### TASK BRIEF
The answer must consist only of the lines from the line with "(355, 325) = (150, 433): none -> blue rocket" to the line with "(211, 440) = (224, 139): blue", both included, exactly as they stand below.
BEGIN EXERCISE DATA
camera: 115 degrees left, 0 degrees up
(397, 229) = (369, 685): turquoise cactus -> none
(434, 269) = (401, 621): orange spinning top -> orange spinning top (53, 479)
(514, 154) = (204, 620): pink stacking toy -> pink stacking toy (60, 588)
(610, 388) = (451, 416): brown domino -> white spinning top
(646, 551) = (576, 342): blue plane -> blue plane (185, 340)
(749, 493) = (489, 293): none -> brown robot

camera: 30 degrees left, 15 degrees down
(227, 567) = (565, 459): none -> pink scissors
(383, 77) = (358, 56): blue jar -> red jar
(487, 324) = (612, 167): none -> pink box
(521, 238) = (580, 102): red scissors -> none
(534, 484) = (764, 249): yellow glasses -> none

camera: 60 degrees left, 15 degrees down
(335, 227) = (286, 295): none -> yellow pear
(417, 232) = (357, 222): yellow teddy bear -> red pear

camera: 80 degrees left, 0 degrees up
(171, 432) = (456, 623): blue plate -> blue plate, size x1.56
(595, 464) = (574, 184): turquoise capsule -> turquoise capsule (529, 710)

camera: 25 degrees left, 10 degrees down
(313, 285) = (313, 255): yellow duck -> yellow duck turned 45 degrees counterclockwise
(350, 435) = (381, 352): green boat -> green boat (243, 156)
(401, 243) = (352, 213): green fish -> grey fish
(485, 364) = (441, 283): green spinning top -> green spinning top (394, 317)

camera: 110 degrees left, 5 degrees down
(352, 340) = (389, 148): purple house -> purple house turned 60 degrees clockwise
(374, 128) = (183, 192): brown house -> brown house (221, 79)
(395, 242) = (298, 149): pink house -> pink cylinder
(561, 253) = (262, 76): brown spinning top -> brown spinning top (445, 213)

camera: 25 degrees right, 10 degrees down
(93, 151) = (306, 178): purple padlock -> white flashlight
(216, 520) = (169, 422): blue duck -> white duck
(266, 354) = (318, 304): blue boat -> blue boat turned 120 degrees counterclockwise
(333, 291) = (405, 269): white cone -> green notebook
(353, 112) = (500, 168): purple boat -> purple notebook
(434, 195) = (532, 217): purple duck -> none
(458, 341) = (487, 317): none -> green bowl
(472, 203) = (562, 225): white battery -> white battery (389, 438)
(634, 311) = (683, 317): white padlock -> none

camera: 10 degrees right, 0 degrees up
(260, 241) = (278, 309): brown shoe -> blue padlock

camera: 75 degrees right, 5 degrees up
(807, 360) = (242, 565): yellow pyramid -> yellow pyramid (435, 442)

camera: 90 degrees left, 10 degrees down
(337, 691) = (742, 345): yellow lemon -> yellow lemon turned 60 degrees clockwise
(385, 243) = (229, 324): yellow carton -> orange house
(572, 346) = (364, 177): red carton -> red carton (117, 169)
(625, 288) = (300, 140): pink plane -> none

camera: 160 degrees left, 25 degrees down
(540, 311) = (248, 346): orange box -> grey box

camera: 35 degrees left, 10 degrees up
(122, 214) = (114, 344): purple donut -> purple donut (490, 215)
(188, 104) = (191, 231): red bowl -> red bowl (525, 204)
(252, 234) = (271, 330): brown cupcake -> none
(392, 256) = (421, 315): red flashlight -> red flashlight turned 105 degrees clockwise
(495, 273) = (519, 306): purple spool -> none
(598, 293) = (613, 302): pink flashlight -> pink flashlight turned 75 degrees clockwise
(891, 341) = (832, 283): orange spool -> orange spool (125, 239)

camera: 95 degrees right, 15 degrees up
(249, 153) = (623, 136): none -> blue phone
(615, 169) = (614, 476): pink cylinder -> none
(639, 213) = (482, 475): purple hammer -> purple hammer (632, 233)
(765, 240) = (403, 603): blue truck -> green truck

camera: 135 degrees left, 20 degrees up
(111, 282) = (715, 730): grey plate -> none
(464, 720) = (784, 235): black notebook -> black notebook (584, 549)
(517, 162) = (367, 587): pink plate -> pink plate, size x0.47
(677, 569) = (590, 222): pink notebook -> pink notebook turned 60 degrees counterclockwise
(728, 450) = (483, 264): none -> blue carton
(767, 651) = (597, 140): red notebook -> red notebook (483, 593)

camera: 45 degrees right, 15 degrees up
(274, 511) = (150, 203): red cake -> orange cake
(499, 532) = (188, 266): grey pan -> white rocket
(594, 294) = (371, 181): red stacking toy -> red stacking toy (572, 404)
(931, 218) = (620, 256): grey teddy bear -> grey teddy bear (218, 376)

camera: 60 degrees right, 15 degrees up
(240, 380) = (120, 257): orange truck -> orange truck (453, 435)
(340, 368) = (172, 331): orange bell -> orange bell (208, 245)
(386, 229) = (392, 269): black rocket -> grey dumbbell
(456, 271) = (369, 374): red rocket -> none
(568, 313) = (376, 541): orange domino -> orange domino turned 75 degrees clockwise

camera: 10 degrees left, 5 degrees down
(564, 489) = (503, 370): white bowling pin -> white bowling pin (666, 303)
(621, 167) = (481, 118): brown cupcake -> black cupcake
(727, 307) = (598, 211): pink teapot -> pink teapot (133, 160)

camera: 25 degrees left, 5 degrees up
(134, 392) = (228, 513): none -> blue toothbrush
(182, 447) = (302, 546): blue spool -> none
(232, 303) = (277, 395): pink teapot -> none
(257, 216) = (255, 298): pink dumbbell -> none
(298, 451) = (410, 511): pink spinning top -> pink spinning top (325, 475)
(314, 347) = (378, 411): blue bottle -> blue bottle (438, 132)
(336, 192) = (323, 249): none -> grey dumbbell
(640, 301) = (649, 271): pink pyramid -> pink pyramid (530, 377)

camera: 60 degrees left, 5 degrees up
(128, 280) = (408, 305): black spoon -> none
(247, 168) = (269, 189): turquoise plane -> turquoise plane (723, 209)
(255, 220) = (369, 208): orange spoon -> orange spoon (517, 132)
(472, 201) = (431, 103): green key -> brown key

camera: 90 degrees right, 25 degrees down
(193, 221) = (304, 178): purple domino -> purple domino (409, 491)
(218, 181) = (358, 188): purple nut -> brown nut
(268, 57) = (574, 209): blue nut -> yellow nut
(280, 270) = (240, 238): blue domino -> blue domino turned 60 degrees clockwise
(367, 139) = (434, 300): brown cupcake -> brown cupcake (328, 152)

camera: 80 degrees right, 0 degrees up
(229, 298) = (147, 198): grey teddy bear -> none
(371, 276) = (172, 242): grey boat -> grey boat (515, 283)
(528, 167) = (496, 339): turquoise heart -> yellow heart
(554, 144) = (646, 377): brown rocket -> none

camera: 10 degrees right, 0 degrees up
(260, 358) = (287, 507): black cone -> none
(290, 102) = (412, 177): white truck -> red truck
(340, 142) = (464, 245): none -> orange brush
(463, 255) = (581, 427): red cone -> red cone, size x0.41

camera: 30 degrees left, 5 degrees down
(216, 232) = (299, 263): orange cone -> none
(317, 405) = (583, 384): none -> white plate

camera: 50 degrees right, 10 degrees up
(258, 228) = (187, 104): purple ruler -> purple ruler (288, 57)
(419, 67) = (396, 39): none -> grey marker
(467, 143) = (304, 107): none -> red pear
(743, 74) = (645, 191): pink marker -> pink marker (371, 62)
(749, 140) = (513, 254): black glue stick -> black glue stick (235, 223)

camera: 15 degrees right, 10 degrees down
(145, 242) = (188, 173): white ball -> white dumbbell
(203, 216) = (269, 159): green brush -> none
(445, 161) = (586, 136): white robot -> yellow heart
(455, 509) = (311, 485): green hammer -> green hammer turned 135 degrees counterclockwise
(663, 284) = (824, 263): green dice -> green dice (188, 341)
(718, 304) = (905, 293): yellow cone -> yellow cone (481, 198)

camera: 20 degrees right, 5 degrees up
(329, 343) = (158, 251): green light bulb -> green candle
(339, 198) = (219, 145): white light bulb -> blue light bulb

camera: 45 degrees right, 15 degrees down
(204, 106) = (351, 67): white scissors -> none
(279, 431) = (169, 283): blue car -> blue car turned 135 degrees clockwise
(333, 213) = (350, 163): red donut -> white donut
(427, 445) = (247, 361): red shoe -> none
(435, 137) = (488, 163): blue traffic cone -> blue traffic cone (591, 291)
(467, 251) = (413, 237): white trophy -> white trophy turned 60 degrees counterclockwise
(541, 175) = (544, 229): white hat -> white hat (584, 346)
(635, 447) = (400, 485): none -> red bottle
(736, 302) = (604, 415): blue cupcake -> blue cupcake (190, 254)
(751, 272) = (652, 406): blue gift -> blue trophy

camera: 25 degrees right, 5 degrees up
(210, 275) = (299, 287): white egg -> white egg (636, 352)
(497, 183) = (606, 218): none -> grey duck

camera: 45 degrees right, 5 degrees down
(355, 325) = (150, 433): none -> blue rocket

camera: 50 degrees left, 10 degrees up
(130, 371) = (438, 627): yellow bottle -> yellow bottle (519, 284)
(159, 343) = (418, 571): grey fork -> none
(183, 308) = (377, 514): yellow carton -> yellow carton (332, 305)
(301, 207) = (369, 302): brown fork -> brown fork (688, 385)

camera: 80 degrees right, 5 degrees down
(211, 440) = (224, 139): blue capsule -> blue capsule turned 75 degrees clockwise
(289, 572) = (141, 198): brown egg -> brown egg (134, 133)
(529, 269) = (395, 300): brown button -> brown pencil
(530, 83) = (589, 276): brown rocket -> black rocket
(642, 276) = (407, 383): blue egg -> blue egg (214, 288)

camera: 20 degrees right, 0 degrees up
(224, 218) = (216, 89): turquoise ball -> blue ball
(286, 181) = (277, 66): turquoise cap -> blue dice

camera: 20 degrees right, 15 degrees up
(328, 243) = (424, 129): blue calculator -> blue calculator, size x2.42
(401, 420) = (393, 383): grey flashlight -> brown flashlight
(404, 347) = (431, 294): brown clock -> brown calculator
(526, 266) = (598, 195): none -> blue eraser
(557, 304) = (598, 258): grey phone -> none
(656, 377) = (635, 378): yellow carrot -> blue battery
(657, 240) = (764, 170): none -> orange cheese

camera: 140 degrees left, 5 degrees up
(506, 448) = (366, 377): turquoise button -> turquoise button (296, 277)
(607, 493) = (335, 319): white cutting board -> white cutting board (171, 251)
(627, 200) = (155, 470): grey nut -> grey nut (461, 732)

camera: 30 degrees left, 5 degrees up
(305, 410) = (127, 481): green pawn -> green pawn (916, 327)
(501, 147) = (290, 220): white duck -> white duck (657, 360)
END EXERCISE DATA
### ANSWER TO THIS EXERCISE
(355, 325) = (150, 433): none -> blue rocket

camera: 50 degrees left, 10 degrees up
(130, 371) = (438, 627): yellow bottle -> yellow bottle (519, 284)
(159, 343) = (418, 571): grey fork -> none
(183, 308) = (377, 514): yellow carton -> yellow carton (332, 305)
(301, 207) = (369, 302): brown fork -> brown fork (688, 385)

camera: 80 degrees right, 5 degrees down
(211, 440) = (224, 139): blue capsule -> blue capsule turned 75 degrees clockwise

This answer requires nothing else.